> _TASK REQUIREMENTS_
For each entry, repeat the text exactly and omit any picture it holds.
----
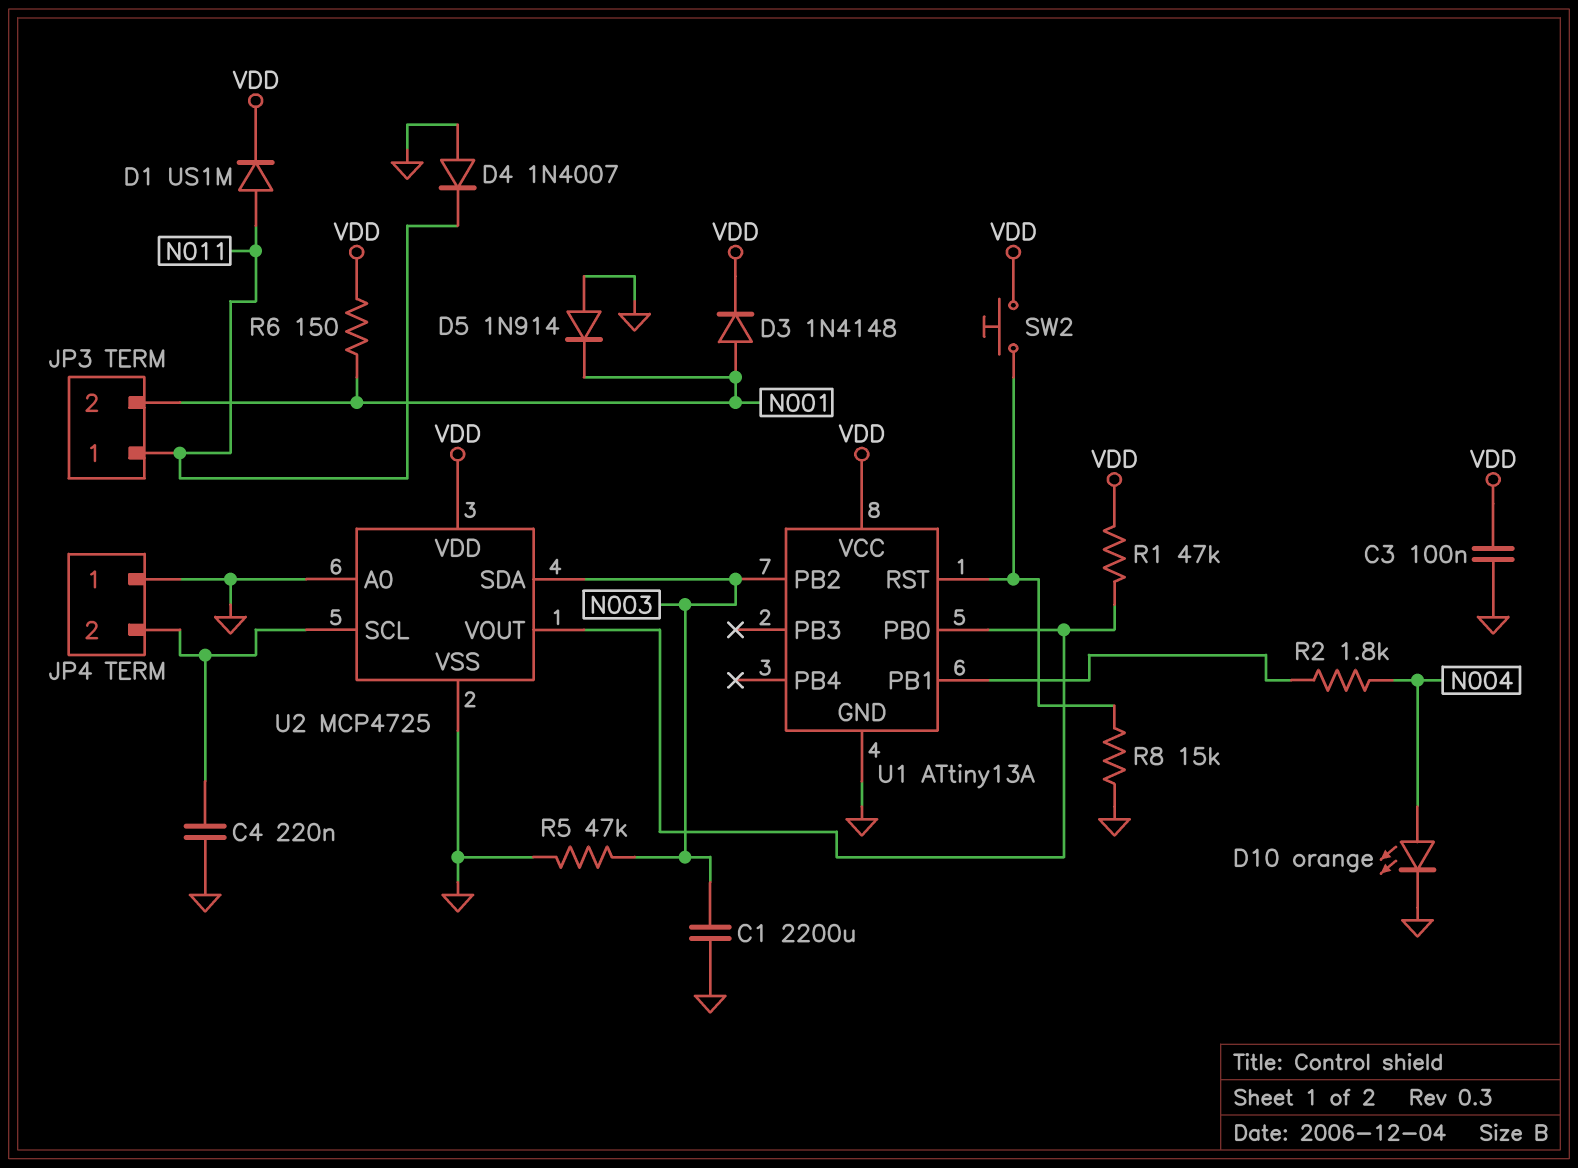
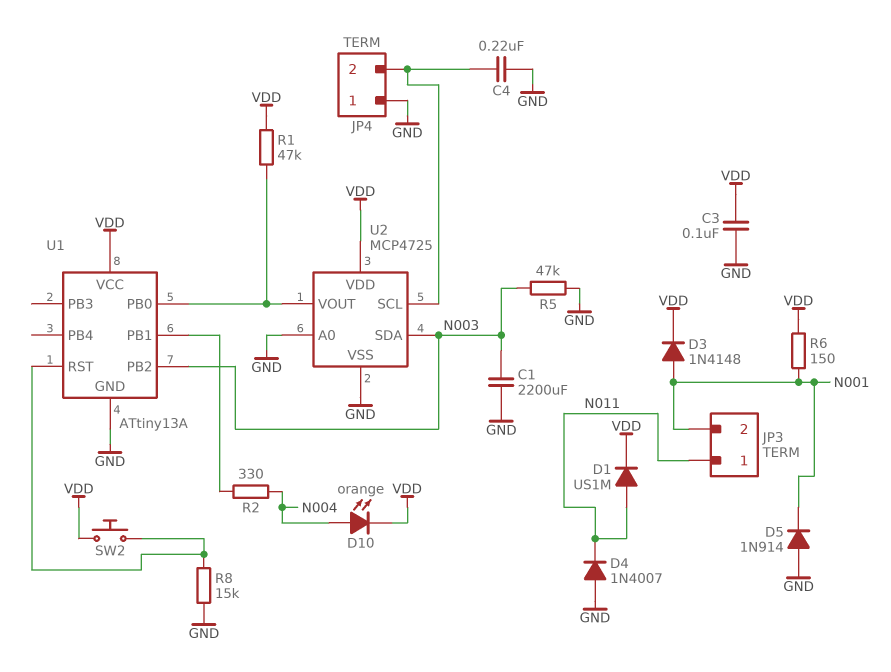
D10: LED orange (A N004, K GND) -> LED orange (A N004, K VDD)
R2: 1.8k (N004, U1/PB1) -> 330 (N004, U1/PB1)

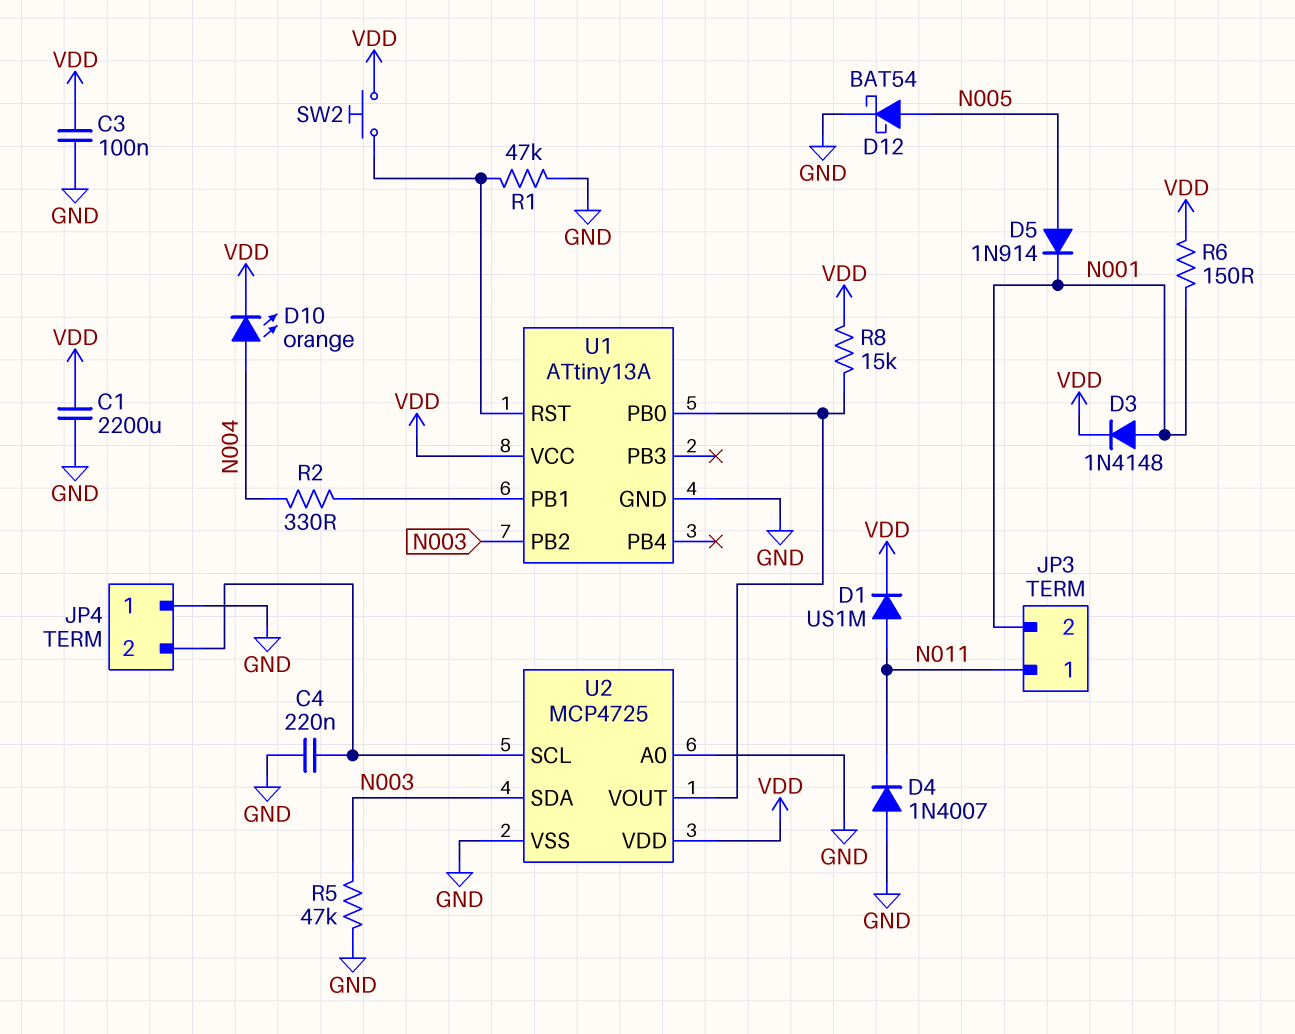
C1: 2200uF (GND, N003) -> 2200uF (GND, VDD)
D5: diode 1N914 (A GND, K N001) -> diode 1N914 (A N005, K N001)
D12: none -> schottky BAT54 (A N005, K GND)
R1: 47k (U1/PB0, VDD) -> 47k (GND, U1/RST)
R8: 15k (GND, U1/RST) -> 15k (U1/PB0, VDD)

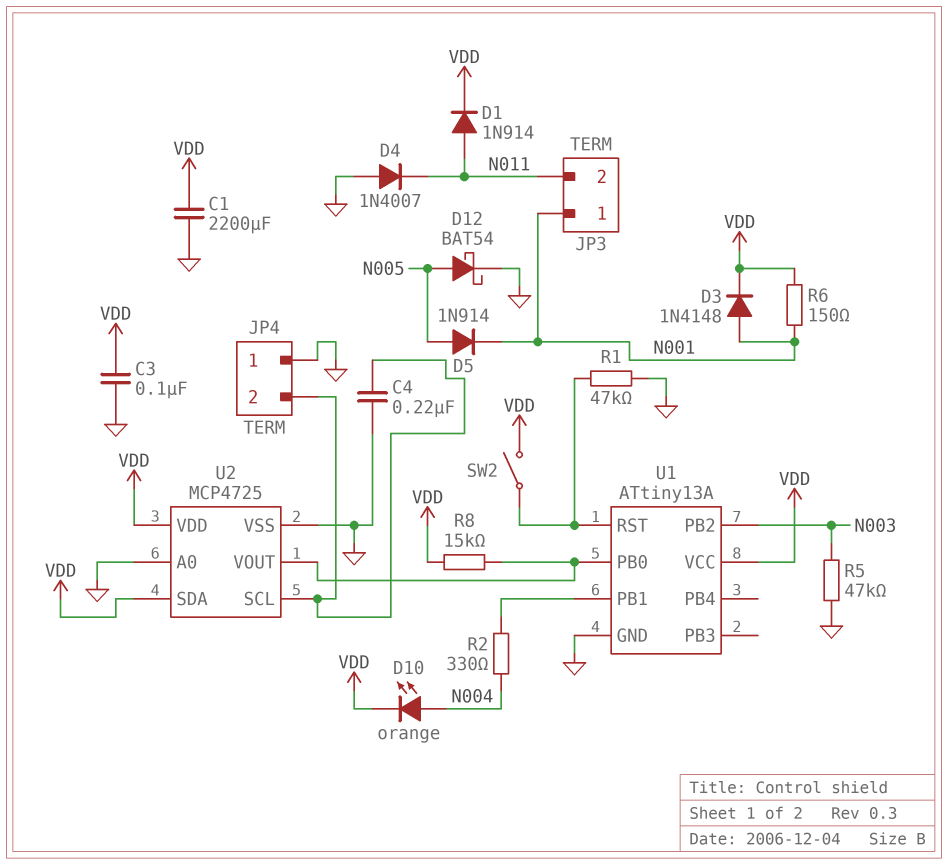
D1: diode US1M (A N011, K VDD) -> diode 1N914 (A N011, K VDD)
JP3 pin 1: N011 -> N001
JP3 pin 2: N001 -> N011
SW2: button (U1/RST, VDD) -> switch (U1/RST, VDD)
U2 pin SDA: N003 -> VDD

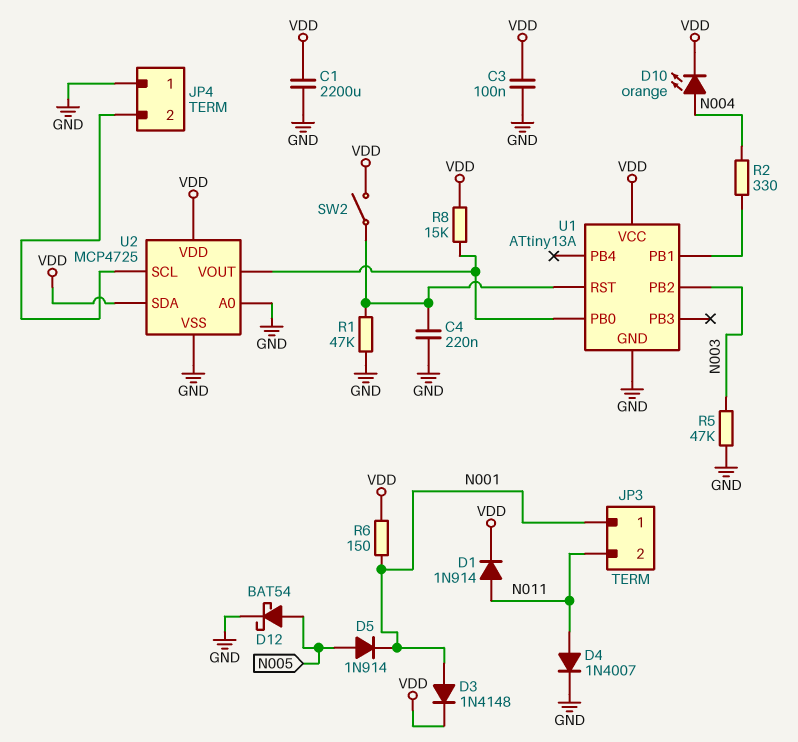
C4: 220nF (GND, JP4/2) -> 220nF (GND, U1/RST)
D4: diode 1N4007 (A GND, K N011) -> diode 1N4007 (A N011, K GND)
----
> _RESPONSE TO THIS TASK_
D10: LED orange (A N004, K GND) -> LED orange (A N004, K VDD)
R2: 1.8k (N004, U1/PB1) -> 330 (N004, U1/PB1)

C1: 2200uF (GND, N003) -> 2200uF (GND, VDD)
D5: diode 1N914 (A GND, K N001) -> diode 1N914 (A N005, K N001)
D12: none -> schottky BAT54 (A N005, K GND)
R1: 47k (U1/PB0, VDD) -> 47k (GND, U1/RST)
R8: 15k (GND, U1/RST) -> 15k (U1/PB0, VDD)

D1: diode US1M (A N011, K VDD) -> diode 1N914 (A N011, K VDD)
JP3 pin 1: N011 -> N001
JP3 pin 2: N001 -> N011
SW2: button (U1/RST, VDD) -> switch (U1/RST, VDD)
U2 pin SDA: N003 -> VDD

C4: 220nF (GND, JP4/2) -> 220nF (GND, U1/RST)
D4: diode 1N4007 (A GND, K N011) -> diode 1N4007 (A N011, K GND)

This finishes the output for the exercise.